*YOUR OBJECTIVE*:
Give back an exact copy of the lines in the records below, from the line that has "Someone carried the rose-pink" through the line that has "Someone put down the scarlet", and nothing besides.

*RECORDS FOR THE TASK*:
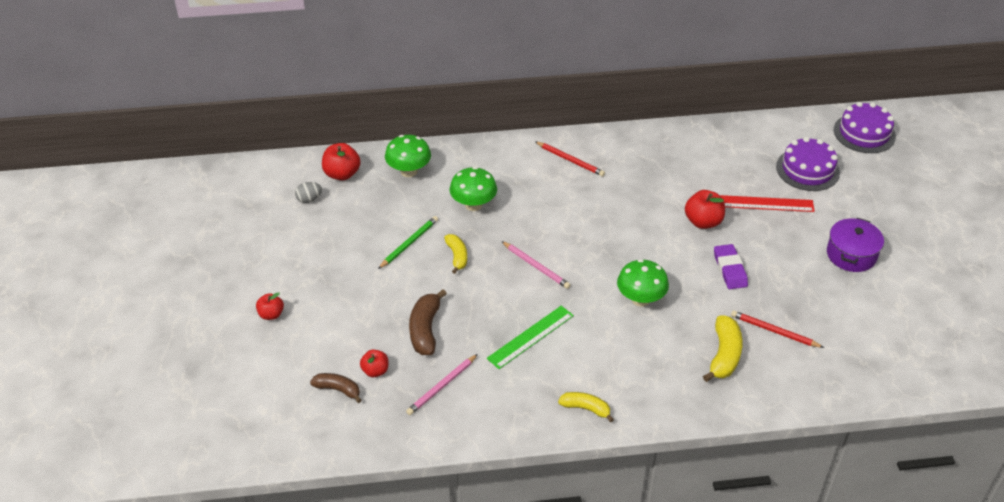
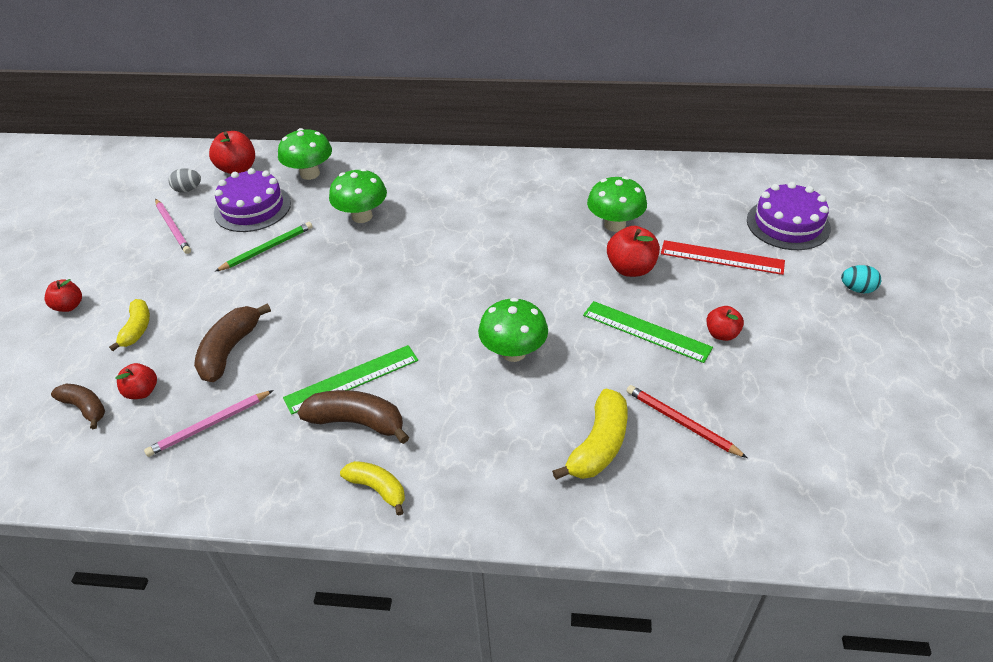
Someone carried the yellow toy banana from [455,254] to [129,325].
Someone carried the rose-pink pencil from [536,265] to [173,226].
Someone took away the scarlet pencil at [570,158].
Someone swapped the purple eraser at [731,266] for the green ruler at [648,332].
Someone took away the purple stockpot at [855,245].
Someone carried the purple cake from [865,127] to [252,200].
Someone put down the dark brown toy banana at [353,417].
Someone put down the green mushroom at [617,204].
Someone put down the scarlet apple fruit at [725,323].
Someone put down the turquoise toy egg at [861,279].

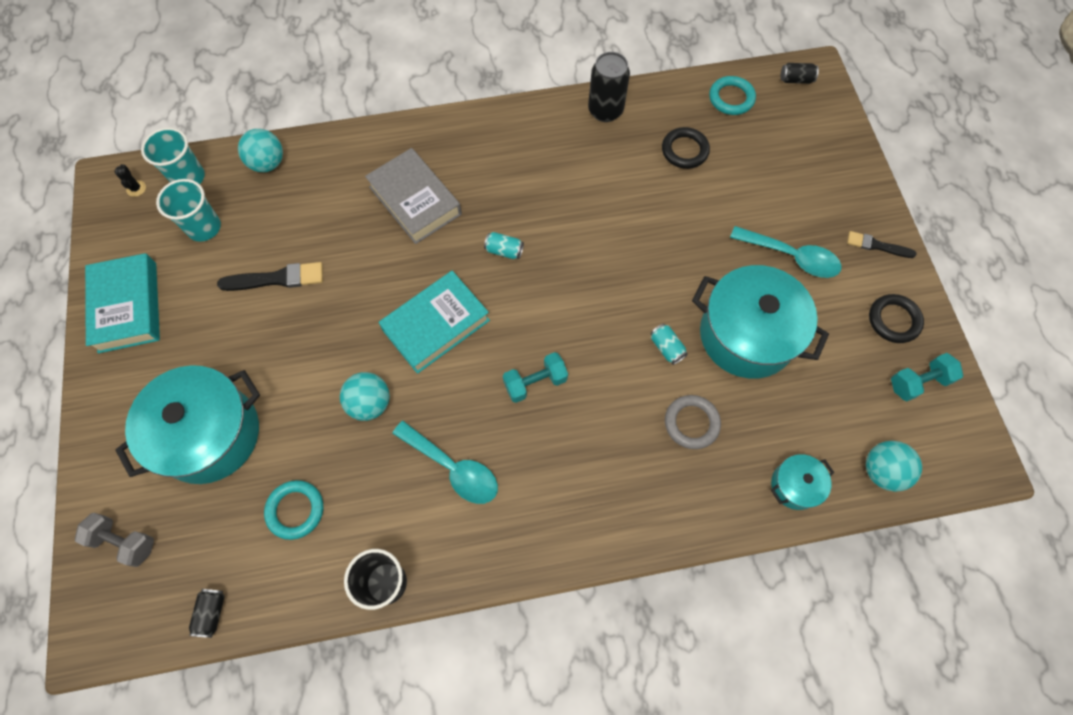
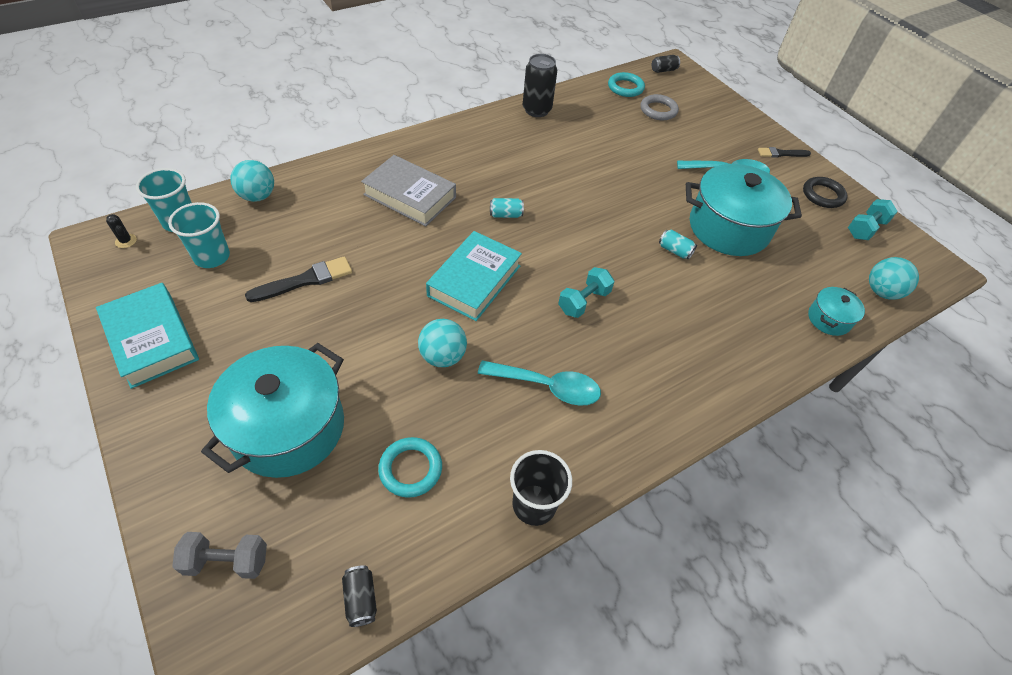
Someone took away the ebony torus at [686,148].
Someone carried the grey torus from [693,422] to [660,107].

...

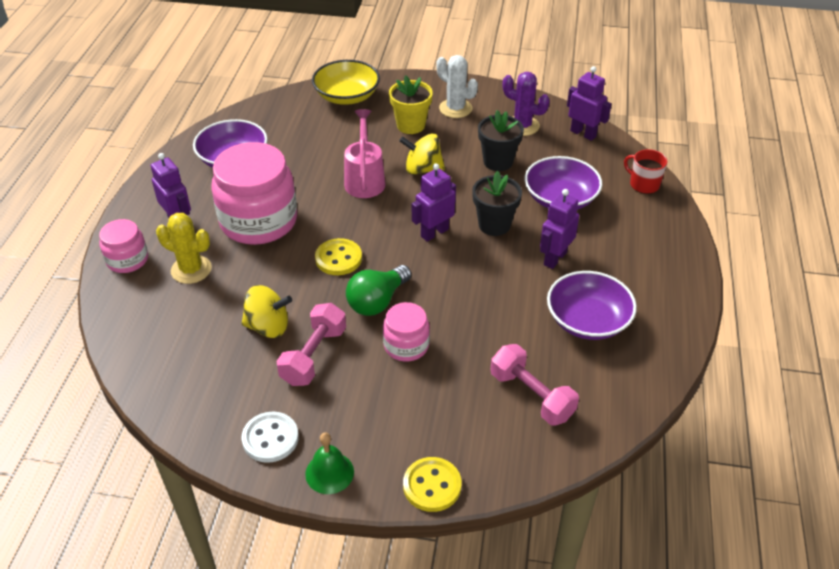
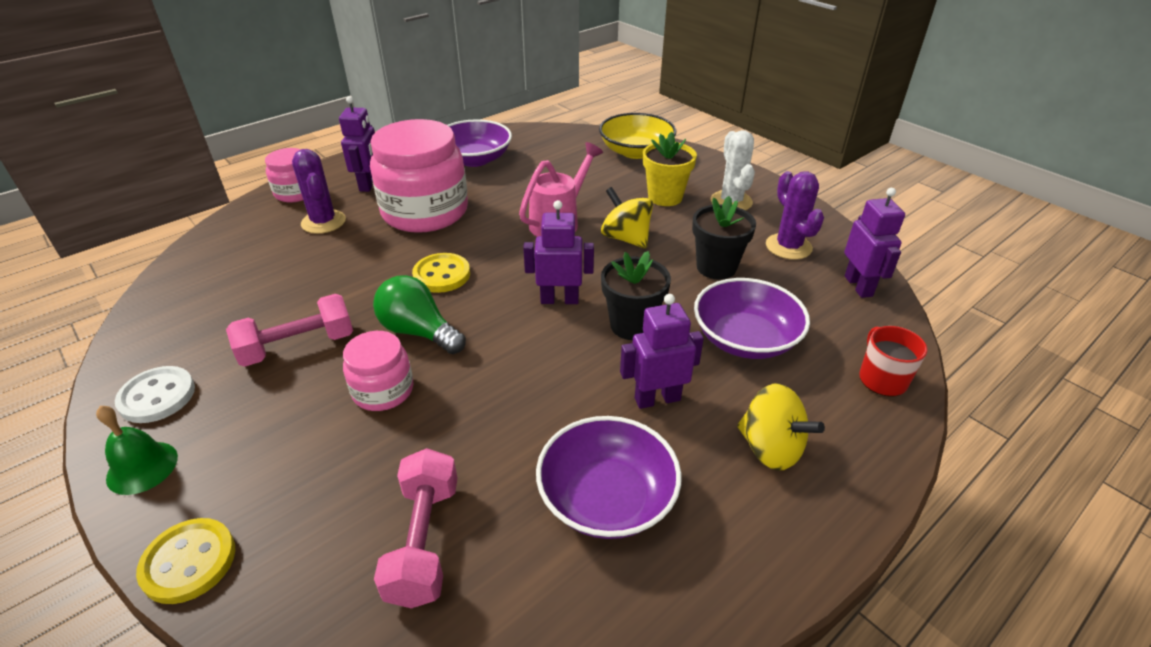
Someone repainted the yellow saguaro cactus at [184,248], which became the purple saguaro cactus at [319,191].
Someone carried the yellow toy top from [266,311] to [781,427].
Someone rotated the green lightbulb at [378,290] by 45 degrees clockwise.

*WRITTEN RESPONSE*:
Someone carried the rose-pink pencil from [536,265] to [173,226].
Someone took away the scarlet pencil at [570,158].
Someone swapped the purple eraser at [731,266] for the green ruler at [648,332].
Someone took away the purple stockpot at [855,245].
Someone carried the purple cake from [865,127] to [252,200].
Someone put down the dark brown toy banana at [353,417].
Someone put down the green mushroom at [617,204].
Someone put down the scarlet apple fruit at [725,323].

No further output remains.